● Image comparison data
+---+

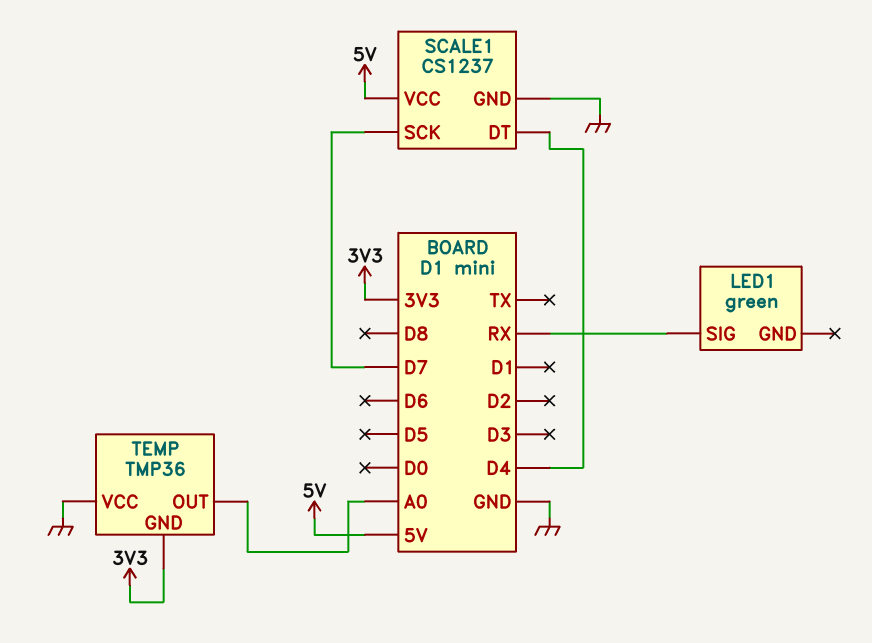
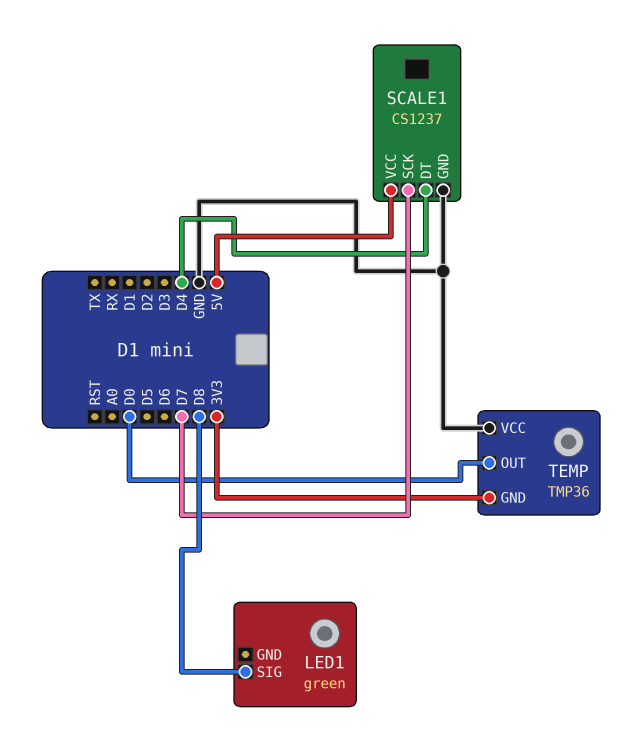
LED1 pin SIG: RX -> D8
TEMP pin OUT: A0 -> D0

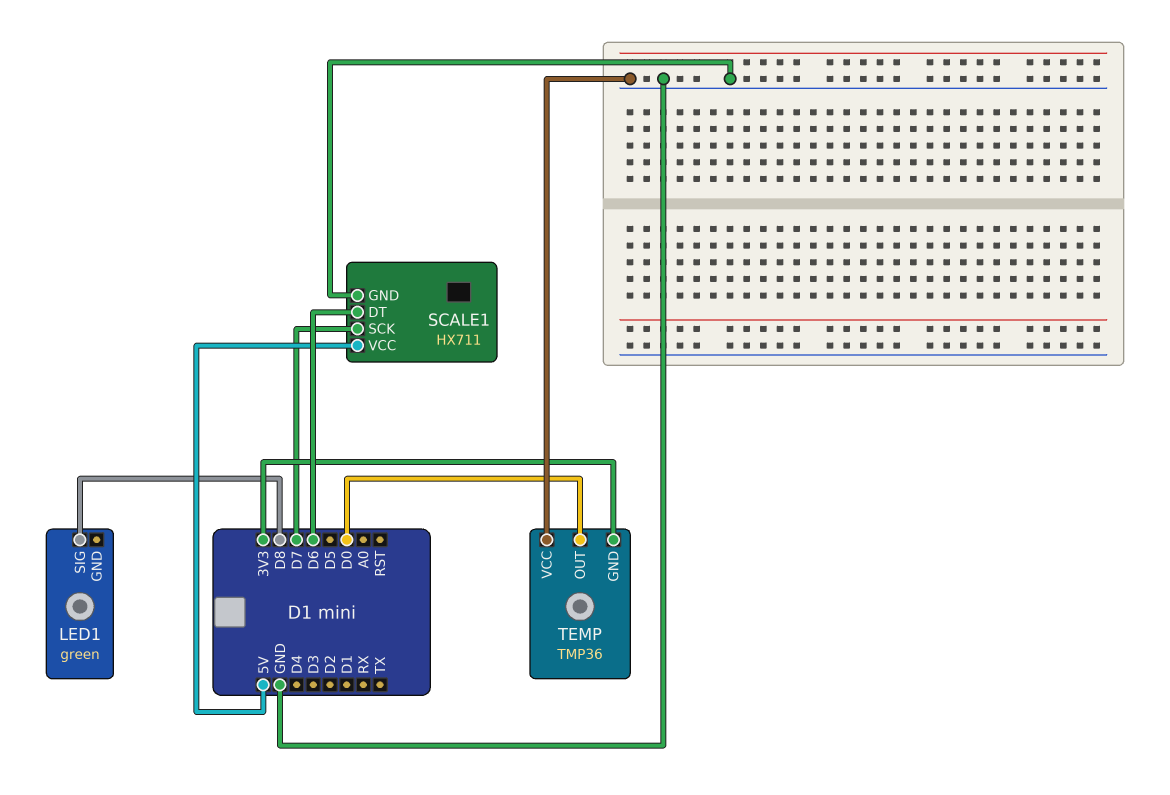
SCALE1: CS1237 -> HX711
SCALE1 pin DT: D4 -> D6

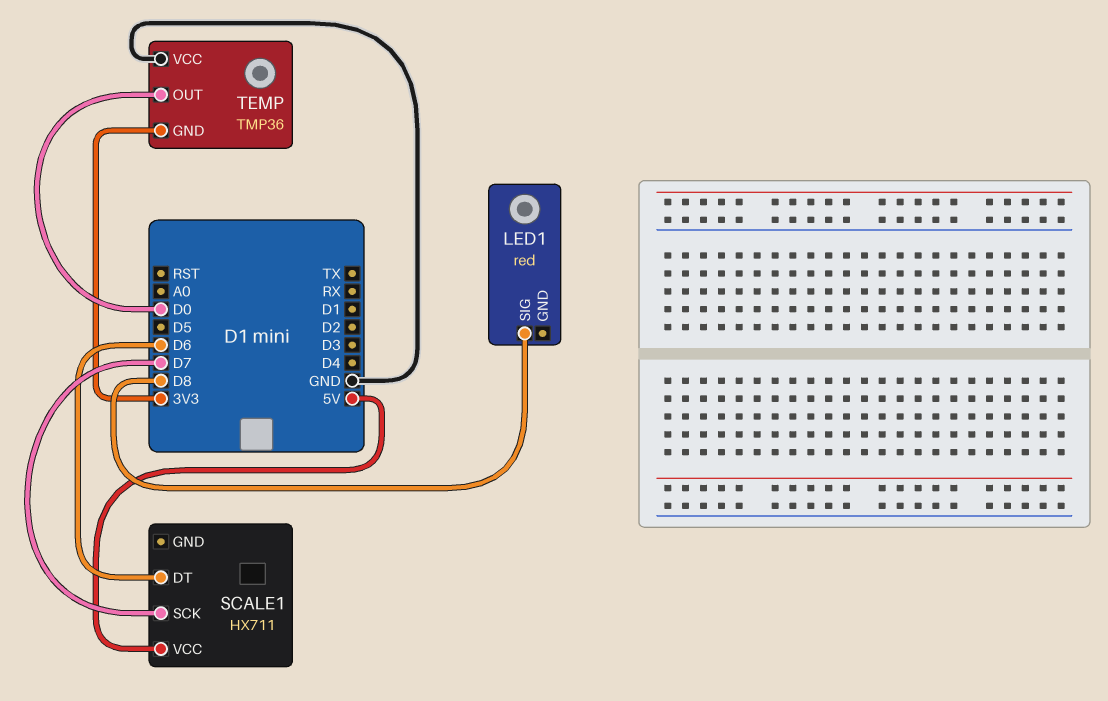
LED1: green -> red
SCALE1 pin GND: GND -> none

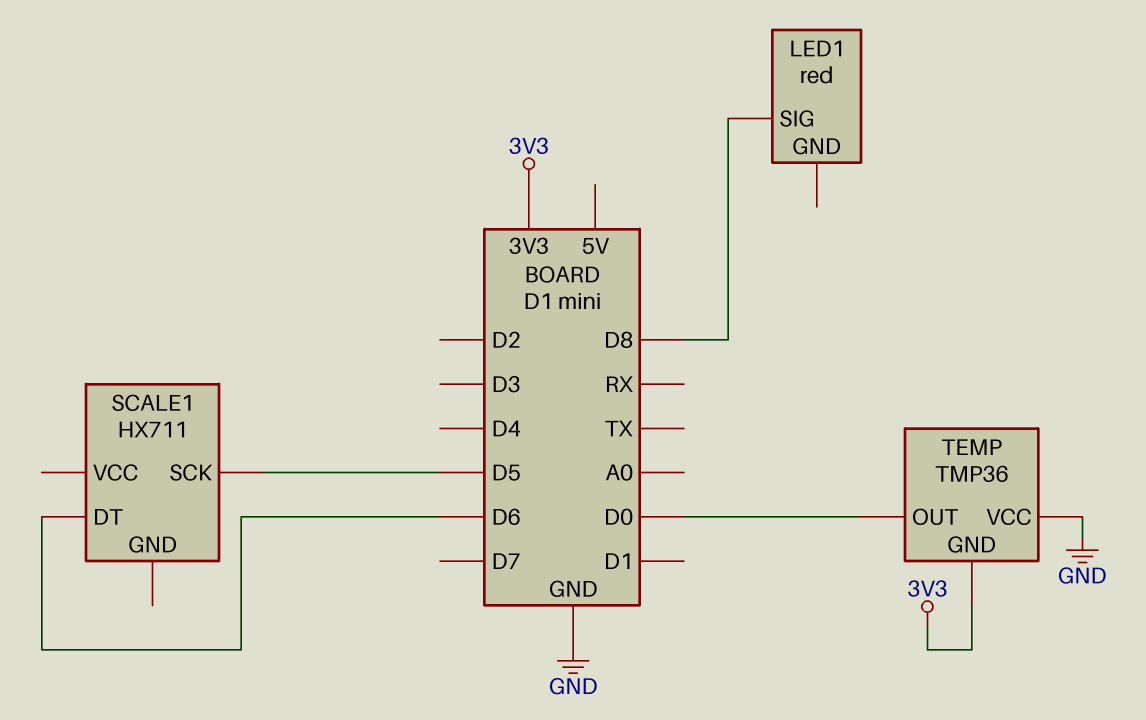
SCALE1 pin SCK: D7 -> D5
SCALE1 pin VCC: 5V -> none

+---+

● What is being asked
Give only the number of lines in the entries that contain "none".

● Response area
2